Saved entries
= = = =

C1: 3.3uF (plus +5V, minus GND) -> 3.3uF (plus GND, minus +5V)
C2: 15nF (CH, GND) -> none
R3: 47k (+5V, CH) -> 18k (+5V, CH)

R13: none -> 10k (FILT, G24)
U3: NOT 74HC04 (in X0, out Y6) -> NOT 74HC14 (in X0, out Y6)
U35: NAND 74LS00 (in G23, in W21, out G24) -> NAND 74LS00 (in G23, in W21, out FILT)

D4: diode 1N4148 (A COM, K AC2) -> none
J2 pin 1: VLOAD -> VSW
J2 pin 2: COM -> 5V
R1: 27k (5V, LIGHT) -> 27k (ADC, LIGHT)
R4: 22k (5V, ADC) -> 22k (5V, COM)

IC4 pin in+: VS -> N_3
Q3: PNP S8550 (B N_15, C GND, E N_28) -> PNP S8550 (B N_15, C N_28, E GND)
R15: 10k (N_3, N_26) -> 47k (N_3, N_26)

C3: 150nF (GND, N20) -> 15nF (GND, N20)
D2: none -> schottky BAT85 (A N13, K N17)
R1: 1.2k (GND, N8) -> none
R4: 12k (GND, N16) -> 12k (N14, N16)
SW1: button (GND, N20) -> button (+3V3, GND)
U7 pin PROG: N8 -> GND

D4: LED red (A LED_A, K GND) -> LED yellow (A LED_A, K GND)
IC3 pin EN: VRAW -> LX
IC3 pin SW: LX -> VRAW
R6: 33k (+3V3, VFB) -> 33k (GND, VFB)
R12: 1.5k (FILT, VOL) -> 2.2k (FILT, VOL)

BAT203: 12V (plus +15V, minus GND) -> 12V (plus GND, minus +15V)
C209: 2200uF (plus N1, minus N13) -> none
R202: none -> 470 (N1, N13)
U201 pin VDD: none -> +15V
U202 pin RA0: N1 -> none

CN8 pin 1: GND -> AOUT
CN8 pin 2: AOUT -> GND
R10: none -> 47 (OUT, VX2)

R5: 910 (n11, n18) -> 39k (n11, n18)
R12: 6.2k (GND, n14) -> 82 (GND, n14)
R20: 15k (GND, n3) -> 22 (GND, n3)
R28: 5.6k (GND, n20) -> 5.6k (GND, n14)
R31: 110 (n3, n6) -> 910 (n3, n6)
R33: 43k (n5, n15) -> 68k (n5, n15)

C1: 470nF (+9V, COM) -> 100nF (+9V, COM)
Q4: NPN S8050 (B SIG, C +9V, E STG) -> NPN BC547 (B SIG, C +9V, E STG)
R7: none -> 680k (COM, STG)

= = = =

* **Exercise aim**
Pull out each record as written and restate it exactly.

* **Written answer**
C1: 3.3uF (plus +5V, minus GND) -> 3.3uF (plus GND, minus +5V)
C2: 15nF (CH, GND) -> none
R3: 47k (+5V, CH) -> 18k (+5V, CH)

R13: none -> 10k (FILT, G24)
U3: NOT 74HC04 (in X0, out Y6) -> NOT 74HC14 (in X0, out Y6)
U35: NAND 74LS00 (in G23, in W21, out G24) -> NAND 74LS00 (in G23, in W21, out FILT)

D4: diode 1N4148 (A COM, K AC2) -> none
J2 pin 1: VLOAD -> VSW
J2 pin 2: COM -> 5V
R1: 27k (5V, LIGHT) -> 27k (ADC, LIGHT)
R4: 22k (5V, ADC) -> 22k (5V, COM)

IC4 pin in+: VS -> N_3
Q3: PNP S8550 (B N_15, C GND, E N_28) -> PNP S8550 (B N_15, C N_28, E GND)
R15: 10k (N_3, N_26) -> 47k (N_3, N_26)

C3: 150nF (GND, N20) -> 15nF (GND, N20)
D2: none -> schottky BAT85 (A N13, K N17)
R1: 1.2k (GND, N8) -> none
R4: 12k (GND, N16) -> 12k (N14, N16)
SW1: button (GND, N20) -> button (+3V3, GND)
U7 pin PROG: N8 -> GND

D4: LED red (A LED_A, K GND) -> LED yellow (A LED_A, K GND)
IC3 pin EN: VRAW -> LX
IC3 pin SW: LX -> VRAW
R6: 33k (+3V3, VFB) -> 33k (GND, VFB)
R12: 1.5k (FILT, VOL) -> 2.2k (FILT, VOL)

BAT203: 12V (plus +15V, minus GND) -> 12V (plus GND, minus +15V)
C209: 2200uF (plus N1, minus N13) -> none
R202: none -> 470 (N1, N13)
U201 pin VDD: none -> +15V
U202 pin RA0: N1 -> none

CN8 pin 1: GND -> AOUT
CN8 pin 2: AOUT -> GND
R10: none -> 47 (OUT, VX2)

R5: 910 (n11, n18) -> 39k (n11, n18)
R12: 6.2k (GND, n14) -> 82 (GND, n14)
R20: 15k (GND, n3) -> 22 (GND, n3)
R28: 5.6k (GND, n20) -> 5.6k (GND, n14)
R31: 110 (n3, n6) -> 910 (n3, n6)
R33: 43k (n5, n15) -> 68k (n5, n15)

C1: 470nF (+9V, COM) -> 100nF (+9V, COM)
Q4: NPN S8050 (B SIG, C +9V, E STG) -> NPN BC547 (B SIG, C +9V, E STG)
R7: none -> 680k (COM, STG)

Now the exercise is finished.